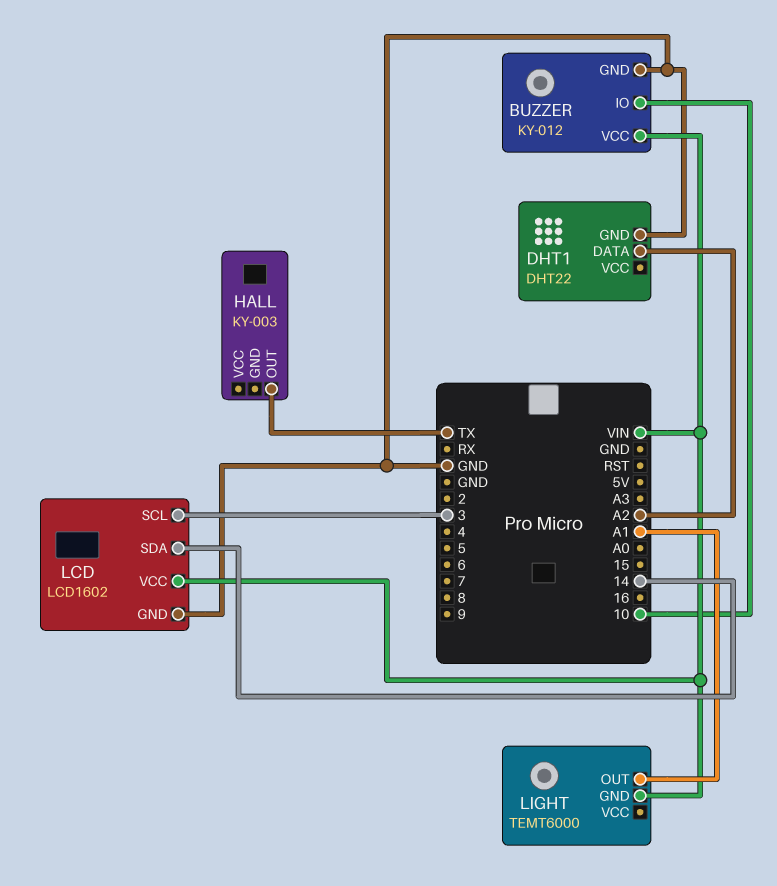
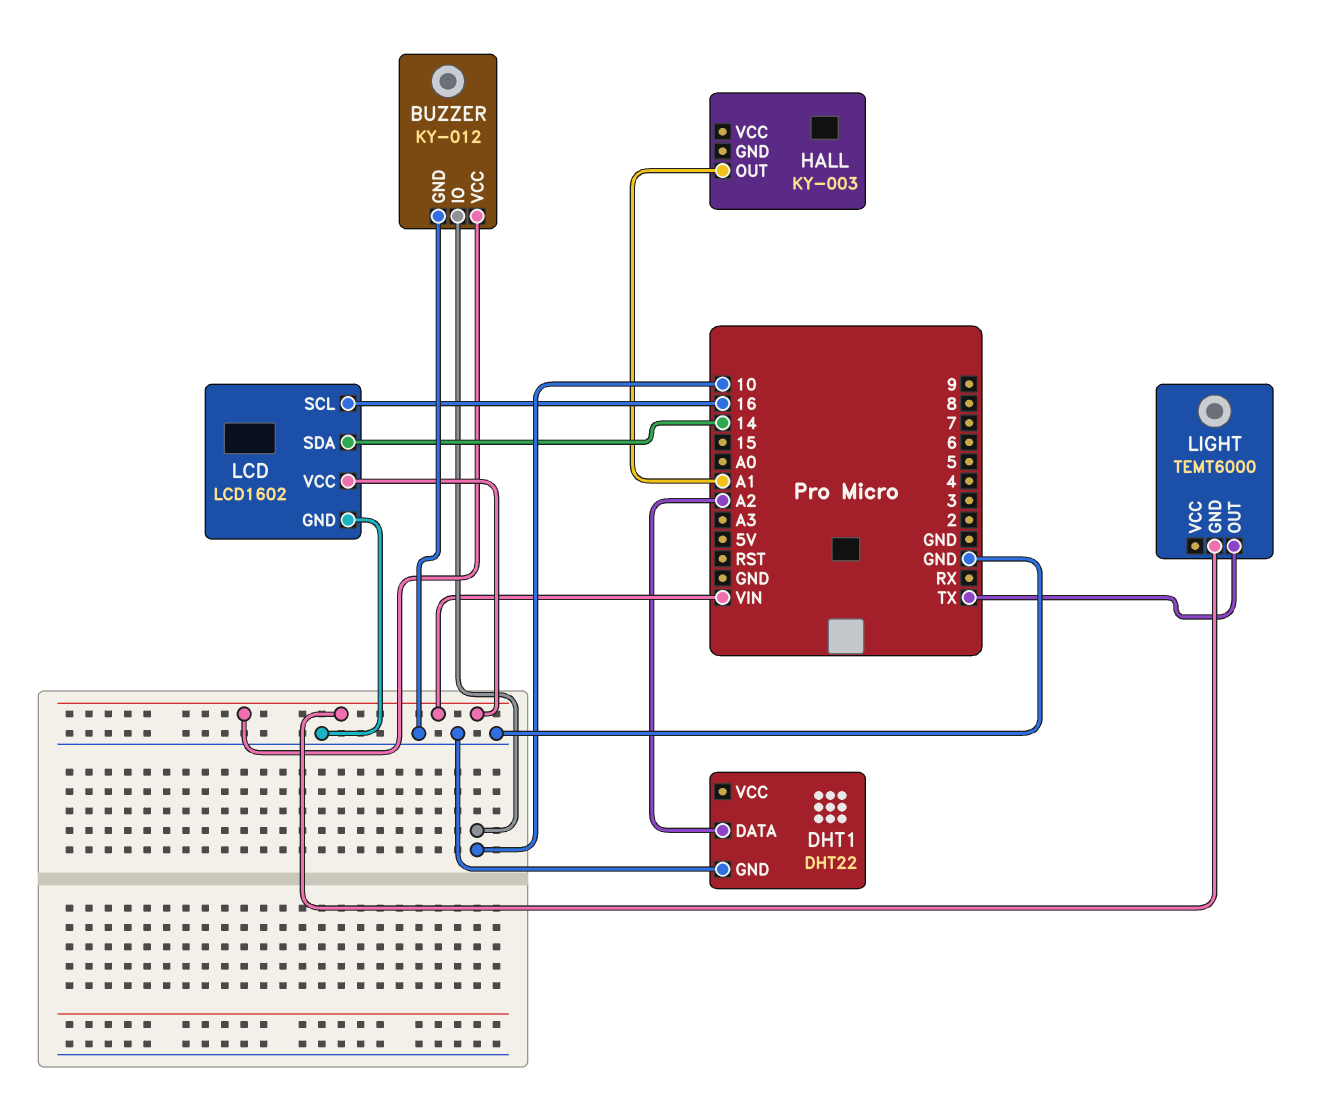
HALL pin OUT: TX -> A1
LCD pin SCL: 3 -> 16
LIGHT pin OUT: A1 -> TX

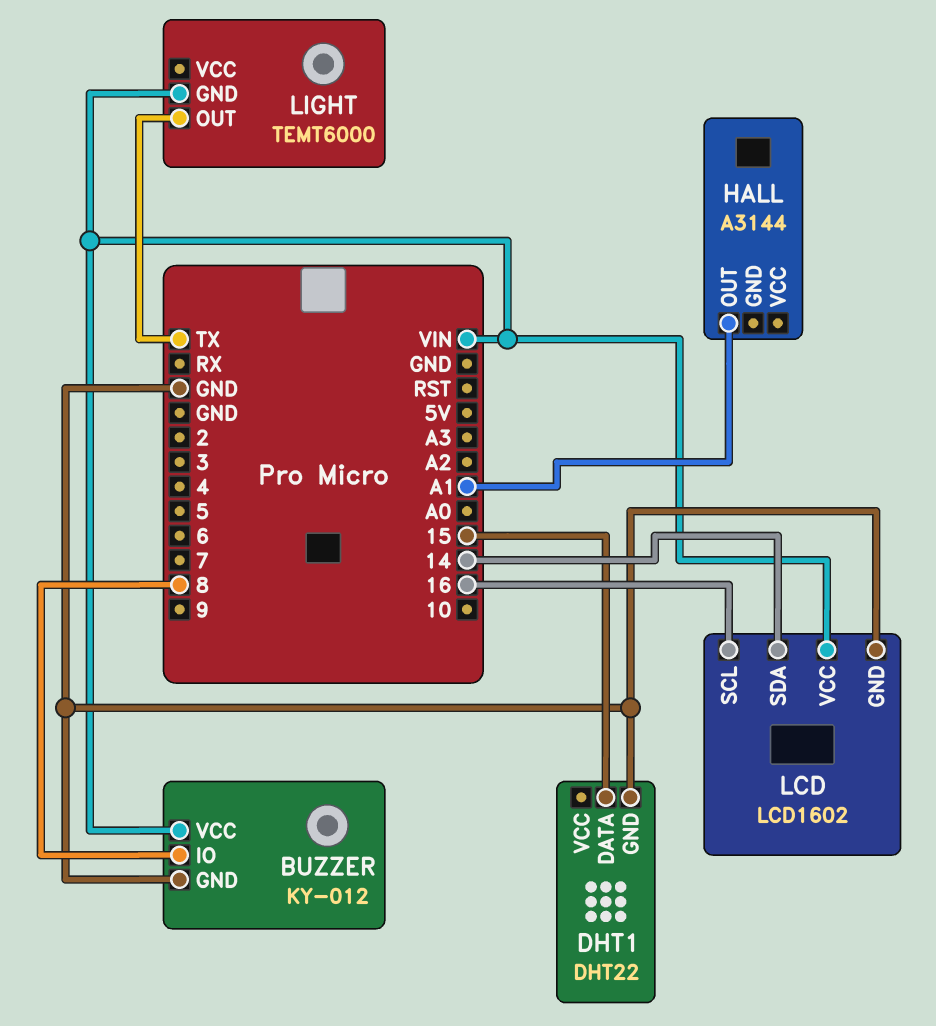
BUZZER pin IO: 10 -> 8
DHT1 pin DATA: A2 -> 15
HALL: KY-003 -> A3144

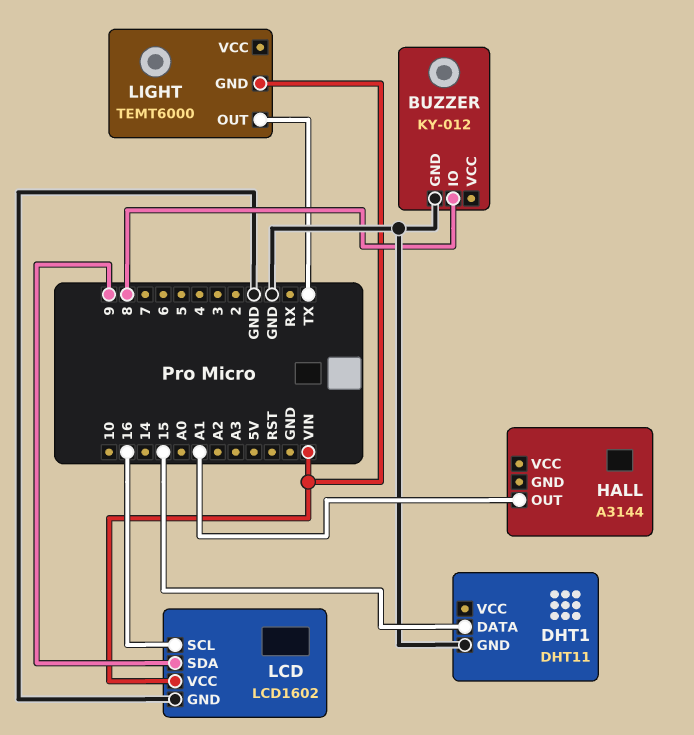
BUZZER pin VCC: VIN -> none
DHT1: DHT22 -> DHT11
LCD pin SDA: 14 -> 9

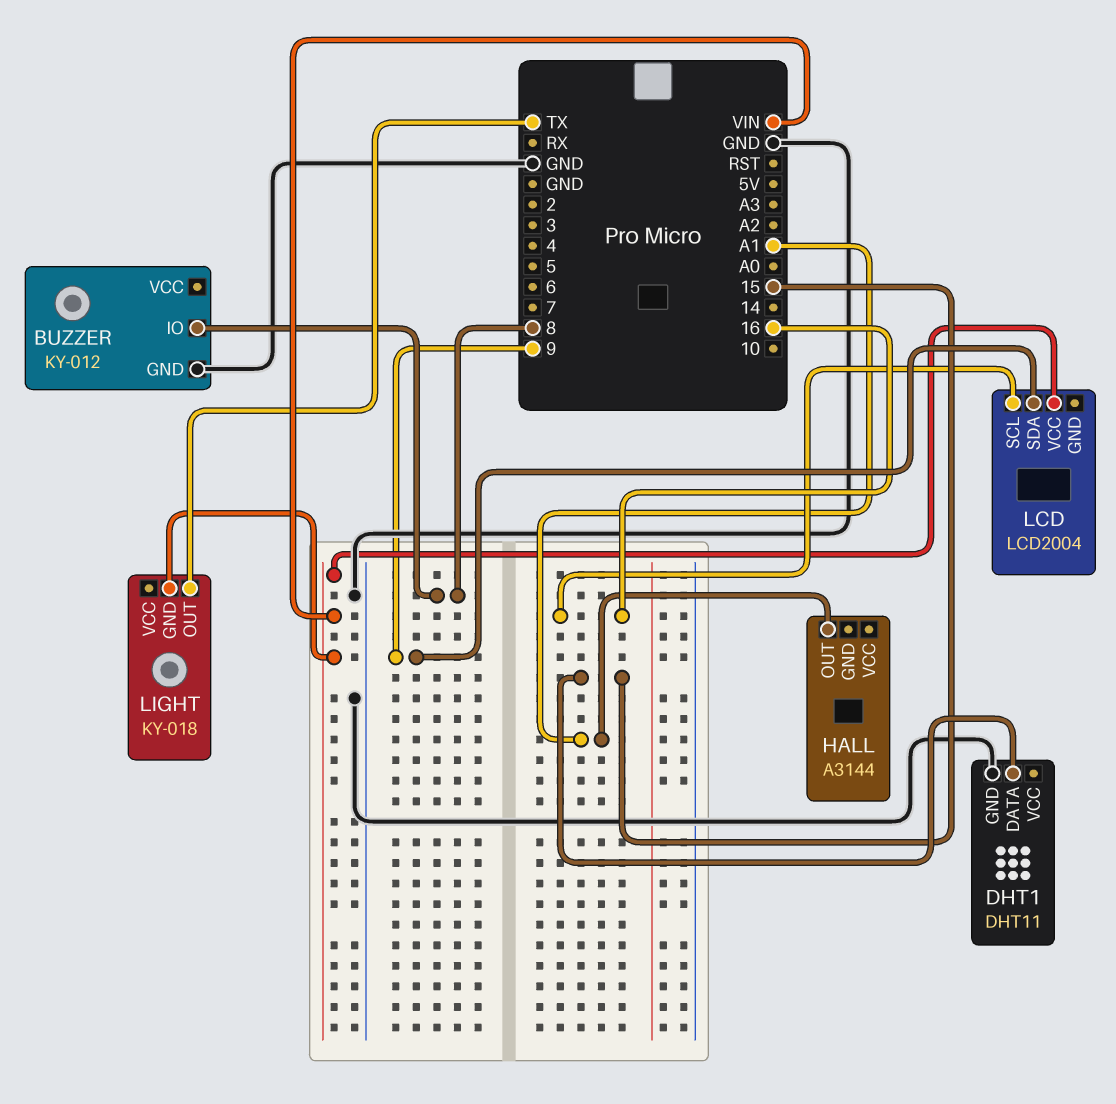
LCD: LCD1602 -> LCD2004
LCD pin GND: GND -> none
LIGHT: TEMT6000 -> KY-018

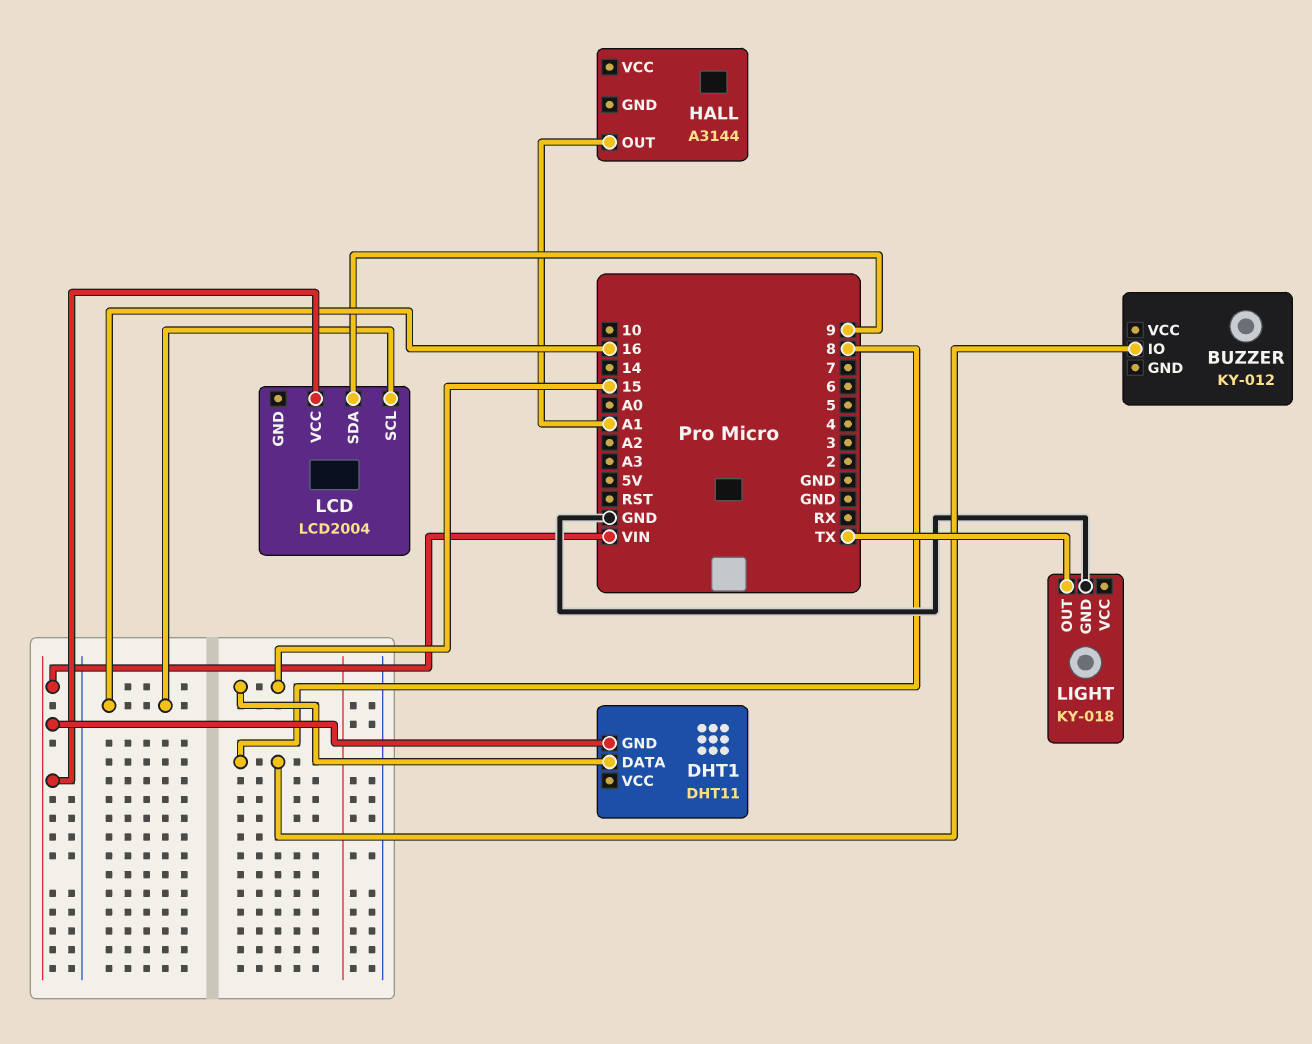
BUZZER pin GND: GND -> none
DHT1 pin GND: GND -> VIN
LIGHT pin GND: VIN -> GND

***

Restate verbatim the lines that begin at the one holding "BUZZER pin VCC: VIN -> none" and end at the last line of the material. Exclude pictures.

## [RESPONSE AREA]
BUZZER pin VCC: VIN -> none
DHT1: DHT22 -> DHT11
LCD pin SDA: 14 -> 9

LCD: LCD1602 -> LCD2004
LCD pin GND: GND -> none
LIGHT: TEMT6000 -> KY-018

BUZZER pin GND: GND -> none
DHT1 pin GND: GND -> VIN
LIGHT pin GND: VIN -> GND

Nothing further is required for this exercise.